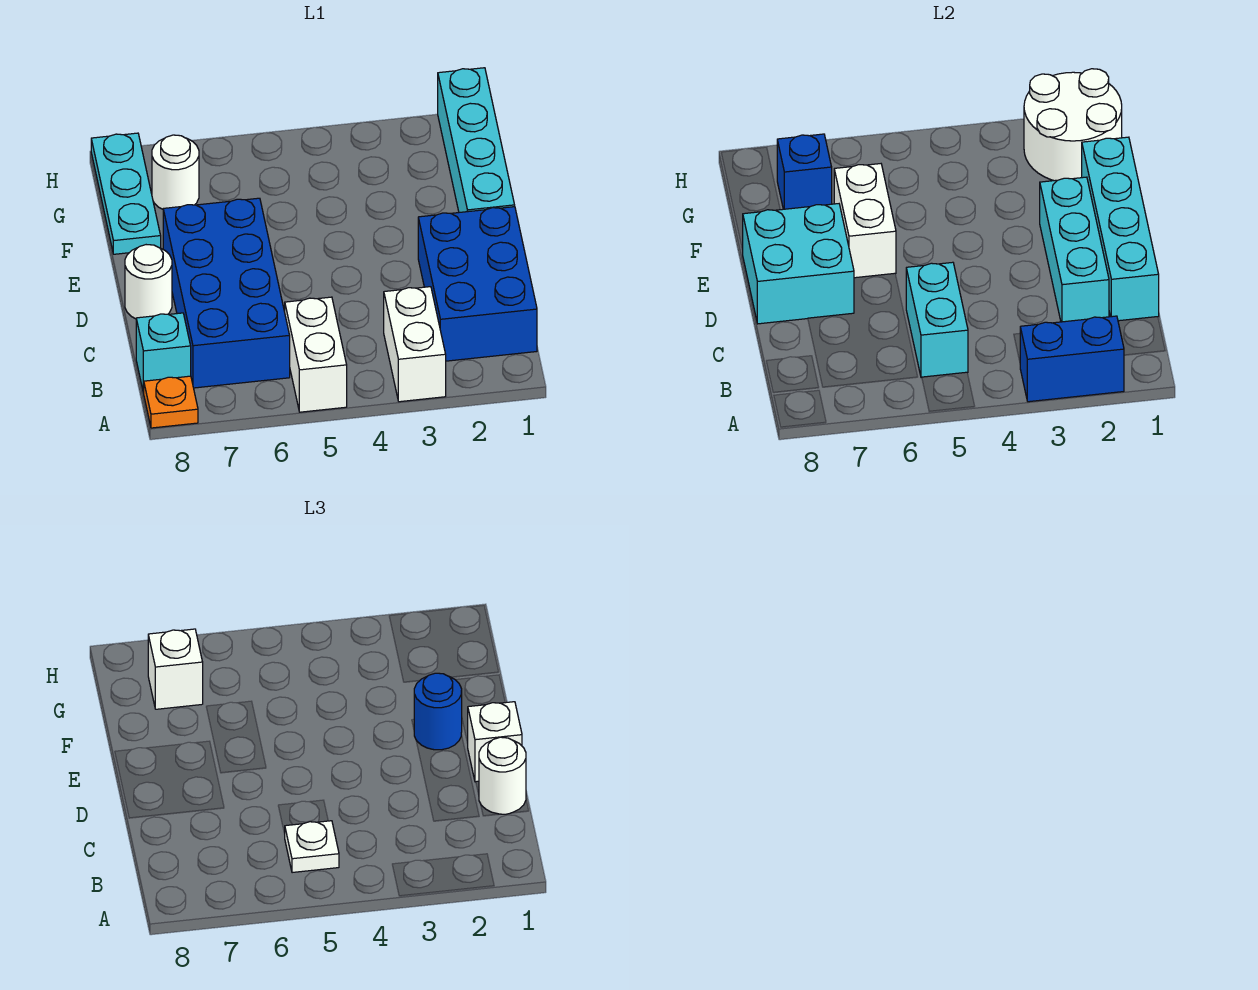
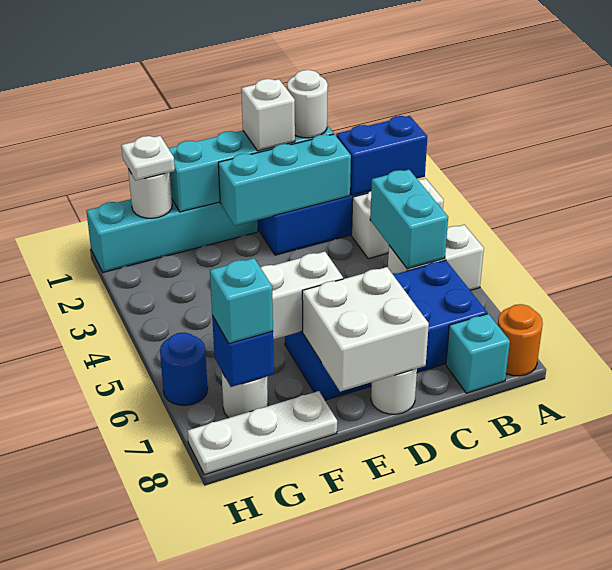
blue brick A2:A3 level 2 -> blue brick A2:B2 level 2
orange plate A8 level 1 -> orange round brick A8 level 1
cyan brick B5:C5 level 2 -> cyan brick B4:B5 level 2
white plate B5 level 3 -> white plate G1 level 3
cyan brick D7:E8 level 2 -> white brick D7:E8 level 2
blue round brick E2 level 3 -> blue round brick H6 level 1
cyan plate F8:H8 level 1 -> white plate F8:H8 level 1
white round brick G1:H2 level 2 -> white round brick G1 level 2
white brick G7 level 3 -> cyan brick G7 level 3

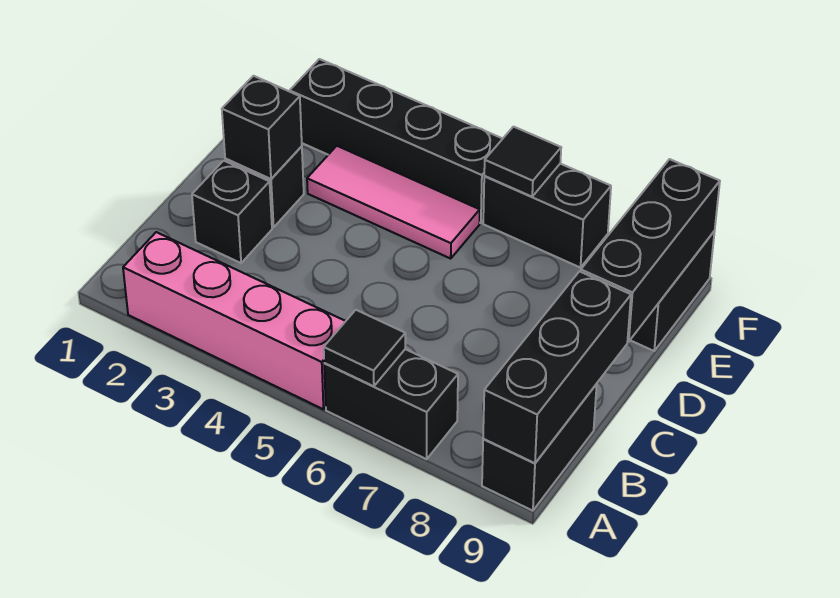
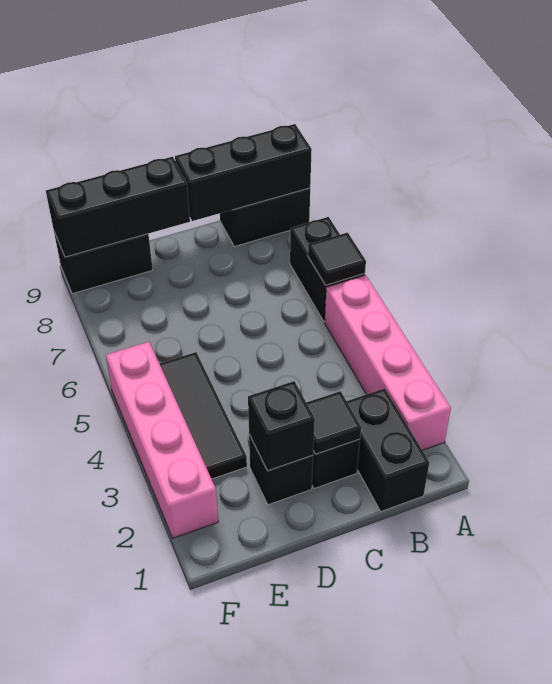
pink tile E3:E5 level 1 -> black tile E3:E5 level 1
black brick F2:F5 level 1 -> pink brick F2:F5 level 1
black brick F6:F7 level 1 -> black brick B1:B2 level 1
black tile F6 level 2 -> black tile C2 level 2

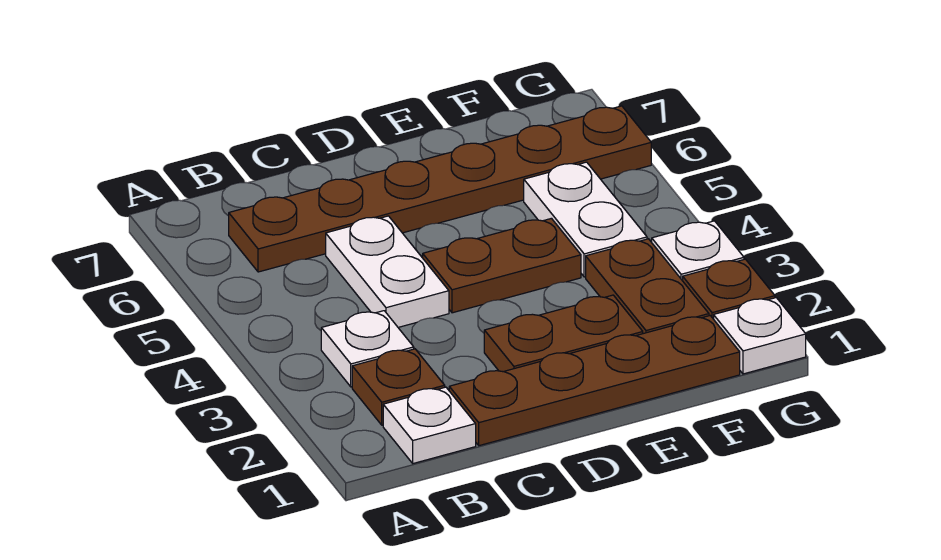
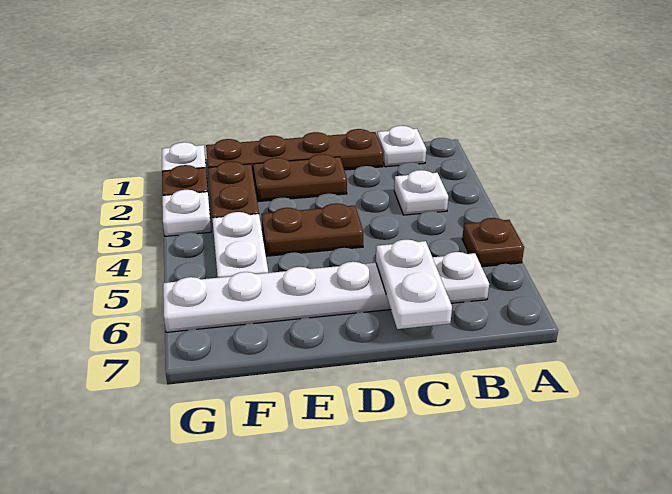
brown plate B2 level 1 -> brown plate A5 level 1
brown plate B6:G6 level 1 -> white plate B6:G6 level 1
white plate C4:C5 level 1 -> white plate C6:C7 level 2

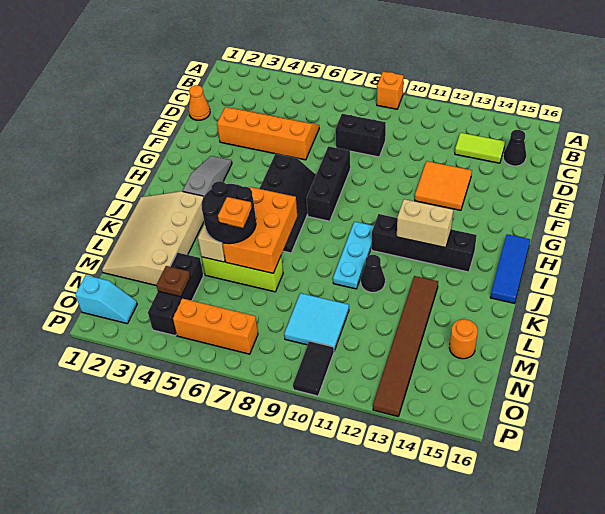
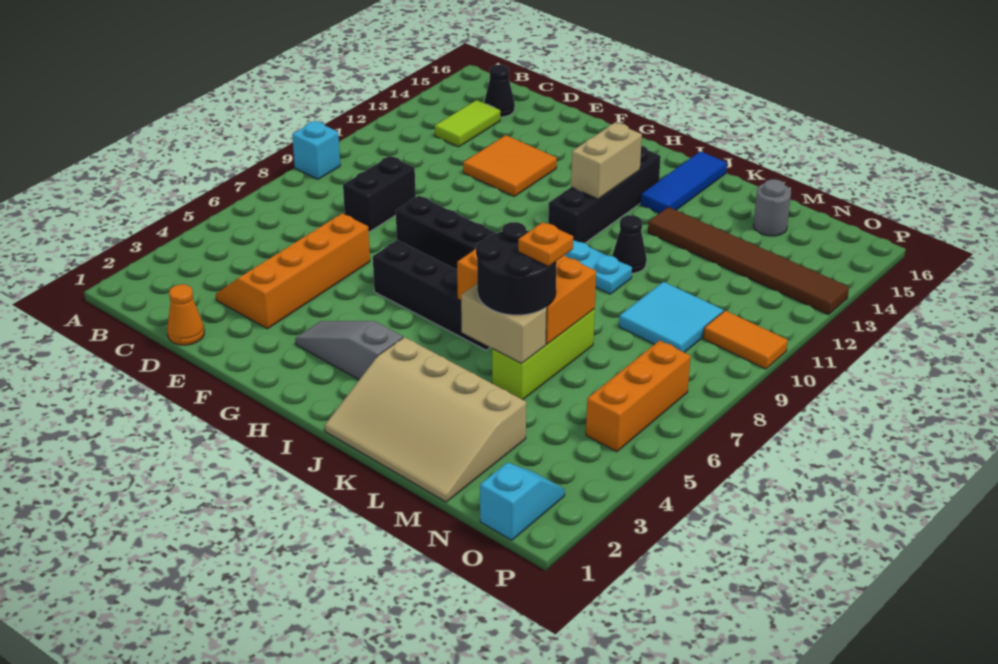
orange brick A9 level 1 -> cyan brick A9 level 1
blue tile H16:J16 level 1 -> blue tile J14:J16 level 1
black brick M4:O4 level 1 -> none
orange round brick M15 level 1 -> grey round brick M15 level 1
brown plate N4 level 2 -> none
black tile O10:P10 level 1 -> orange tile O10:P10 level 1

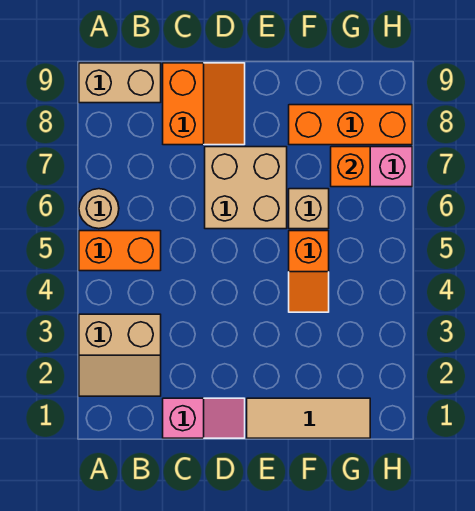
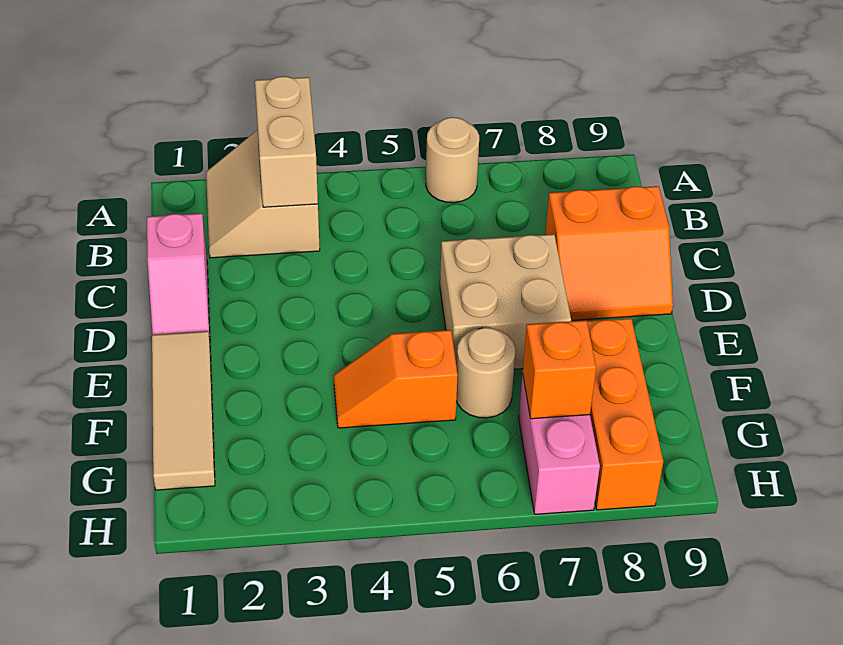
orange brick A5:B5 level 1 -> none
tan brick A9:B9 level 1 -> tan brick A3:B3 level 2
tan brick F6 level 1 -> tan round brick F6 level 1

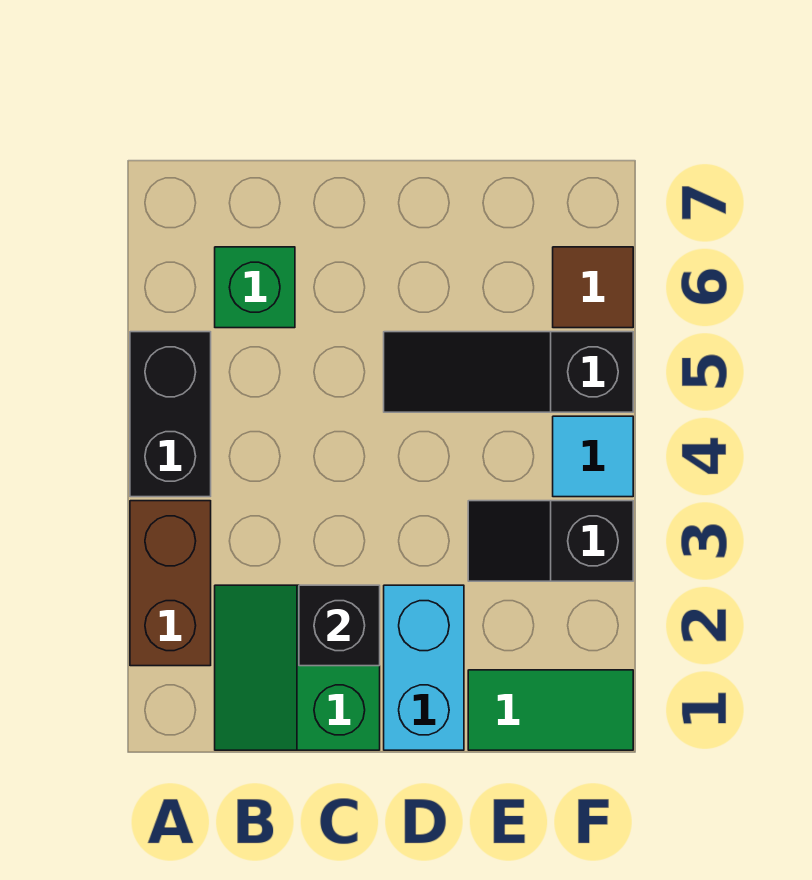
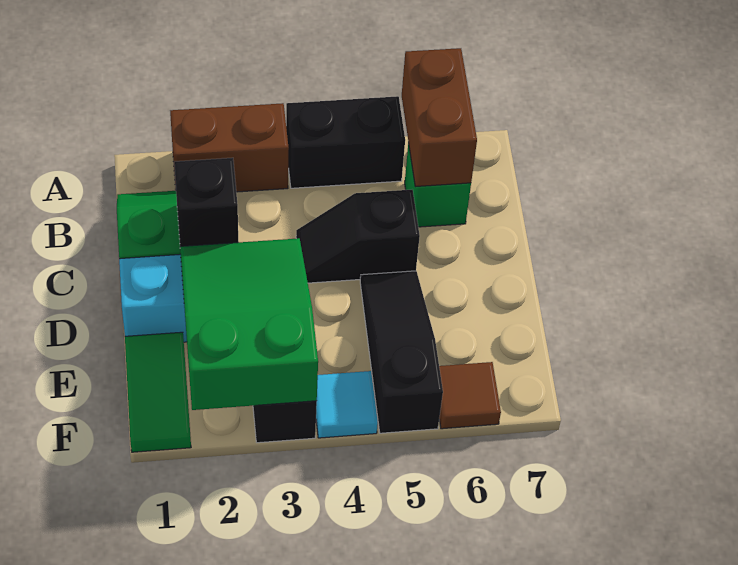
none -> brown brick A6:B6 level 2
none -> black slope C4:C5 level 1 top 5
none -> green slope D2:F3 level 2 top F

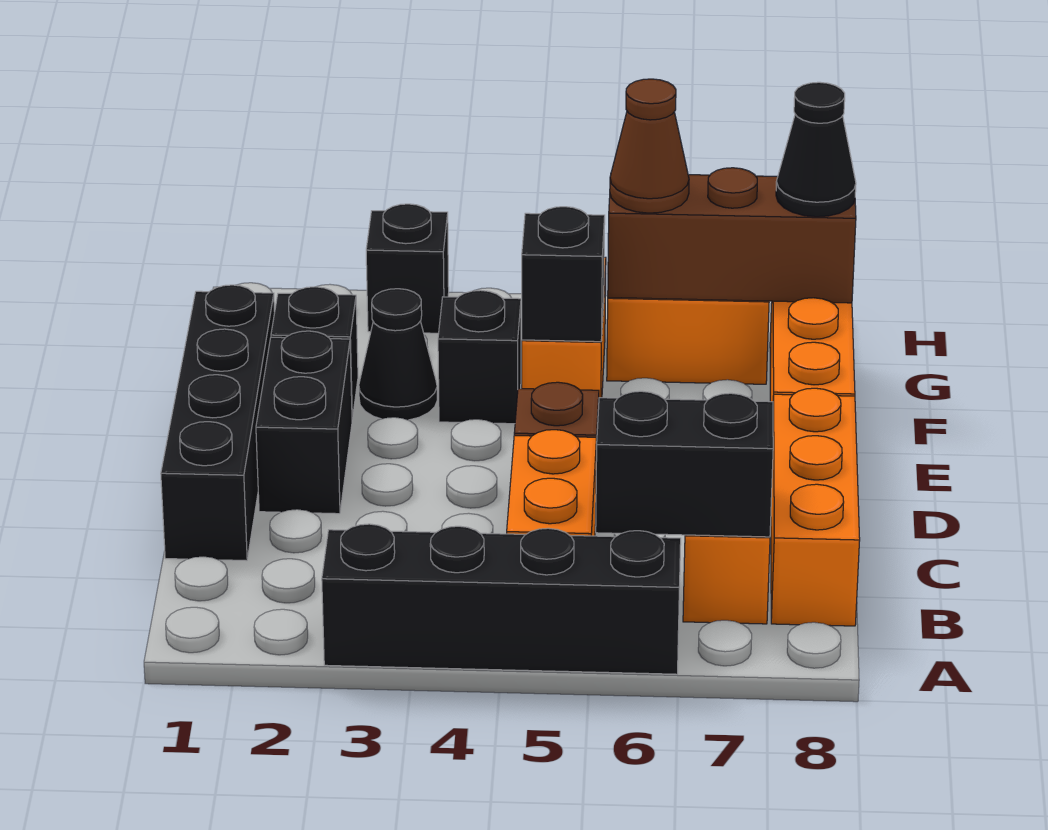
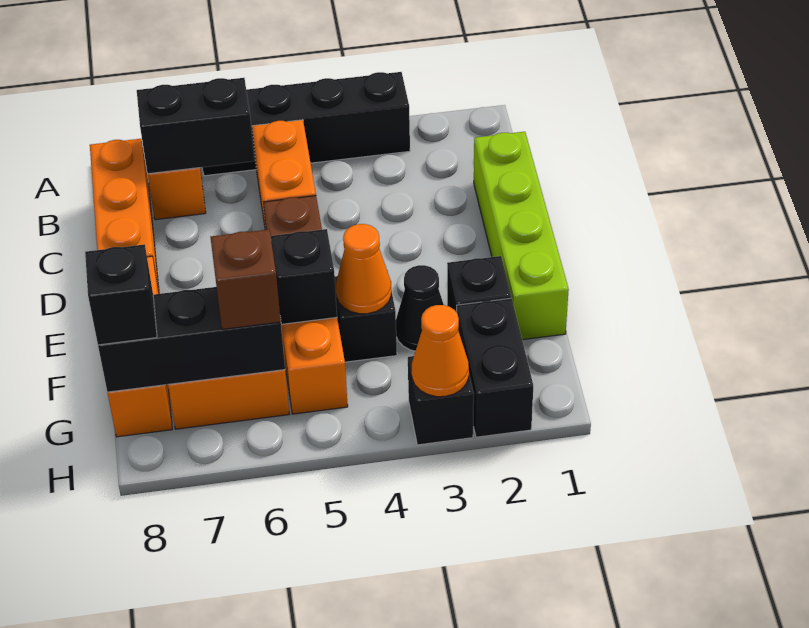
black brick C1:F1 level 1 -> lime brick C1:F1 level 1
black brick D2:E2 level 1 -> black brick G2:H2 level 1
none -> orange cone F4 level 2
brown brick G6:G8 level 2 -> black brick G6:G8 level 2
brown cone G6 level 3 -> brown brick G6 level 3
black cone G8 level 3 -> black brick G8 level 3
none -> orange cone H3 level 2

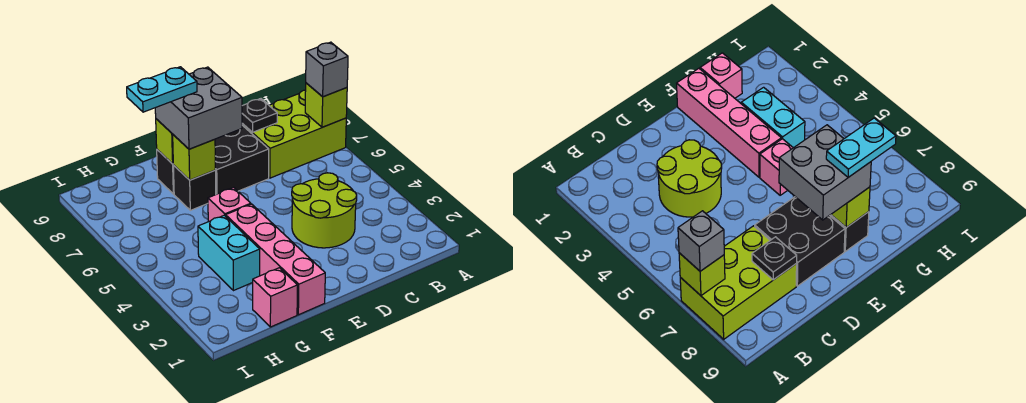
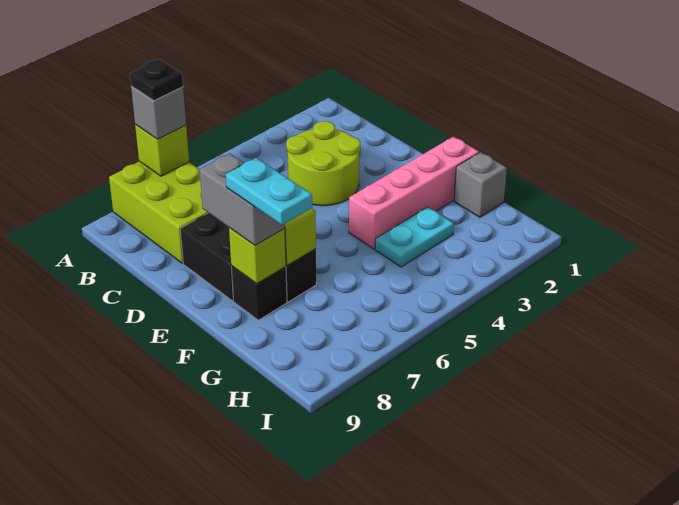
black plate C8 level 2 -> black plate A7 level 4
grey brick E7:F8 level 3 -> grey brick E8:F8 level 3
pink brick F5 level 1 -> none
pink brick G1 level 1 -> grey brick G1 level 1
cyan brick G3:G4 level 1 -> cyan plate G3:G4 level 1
☆ ☆ ☆ ☆ ☆
* Your goal *
Retype each line of the listing above word for word. Exclude the pictures.

* Answer to this problem *
blue brick A2:A3 level 2 -> blue brick A2:B2 level 2
orange plate A8 level 1 -> orange round brick A8 level 1
cyan brick B5:C5 level 2 -> cyan brick B4:B5 level 2
white plate B5 level 3 -> white plate G1 level 3
cyan brick D7:E8 level 2 -> white brick D7:E8 level 2
blue round brick E2 level 3 -> blue round brick H6 level 1
cyan plate F8:H8 level 1 -> white plate F8:H8 level 1
white round brick G1:H2 level 2 -> white round brick G1 level 2
white brick G7 level 3 -> cyan brick G7 level 3

pink tile E3:E5 level 1 -> black tile E3:E5 level 1
black brick F2:F5 level 1 -> pink brick F2:F5 level 1
black brick F6:F7 level 1 -> black brick B1:B2 level 1
black tile F6 level 2 -> black tile C2 level 2

brown plate B2 level 1 -> brown plate A5 level 1
brown plate B6:G6 level 1 -> white plate B6:G6 level 1
white plate C4:C5 level 1 -> white plate C6:C7 level 2

orange brick A9 level 1 -> cyan brick A9 level 1
blue tile H16:J16 level 1 -> blue tile J14:J16 level 1
black brick M4:O4 level 1 -> none
orange round brick M15 level 1 -> grey round brick M15 level 1
brown plate N4 level 2 -> none
black tile O10:P10 level 1 -> orange tile O10:P10 level 1

orange brick A5:B5 level 1 -> none
tan brick A9:B9 level 1 -> tan brick A3:B3 level 2
tan brick F6 level 1 -> tan round brick F6 level 1

none -> brown brick A6:B6 level 2
none -> black slope C4:C5 level 1 top 5
none -> green slope D2:F3 level 2 top F

black brick C1:F1 level 1 -> lime brick C1:F1 level 1
black brick D2:E2 level 1 -> black brick G2:H2 level 1
none -> orange cone F4 level 2
brown brick G6:G8 level 2 -> black brick G6:G8 level 2
brown cone G6 level 3 -> brown brick G6 level 3
black cone G8 level 3 -> black brick G8 level 3
none -> orange cone H3 level 2

black plate C8 level 2 -> black plate A7 level 4
grey brick E7:F8 level 3 -> grey brick E8:F8 level 3
pink brick F5 level 1 -> none
pink brick G1 level 1 -> grey brick G1 level 1
cyan brick G3:G4 level 1 -> cyan plate G3:G4 level 1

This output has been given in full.